What is being asked:
Count every line below that contains "black", then give that count and nothing else.

Supplied material:
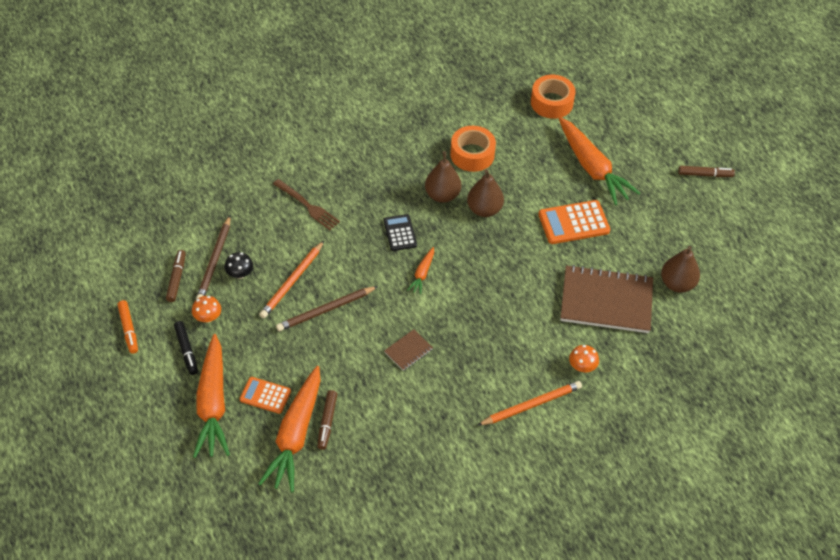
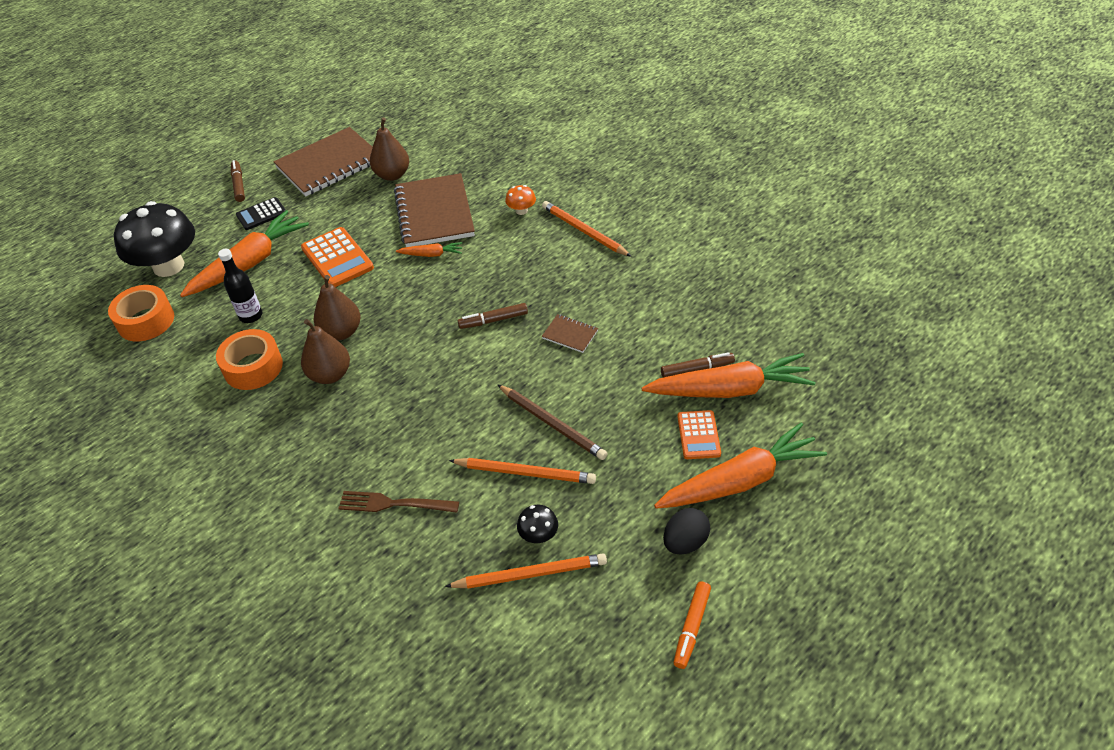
camera: 105 degrees left, 5 degrees down
(128, 329) = (692, 627): orange marker -> orange marker turned 150 degrees clockwise
(176, 279) = (581, 608): brown marker -> brown marker (493, 320)
(186, 350) = (685, 542): black marker -> black egg
(208, 317) = (624, 541): orange mushroom -> none
(215, 261) = (530, 574): brown pencil -> orange pencil
(308, 206) = (393, 504): brown fork -> brown fork turned 105 degrees counterclockwise
(400, 233) = (405, 394): black calculator -> black calculator (261, 214)
(422, 274) = (459, 356): orange carrot -> orange carrot (431, 254)
(528, 160) = (251, 316): none -> black bottle
(611, 120) = (168, 266): none -> black mushroom
(712, 241) = (329, 164): none -> brown notebook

Task response:
4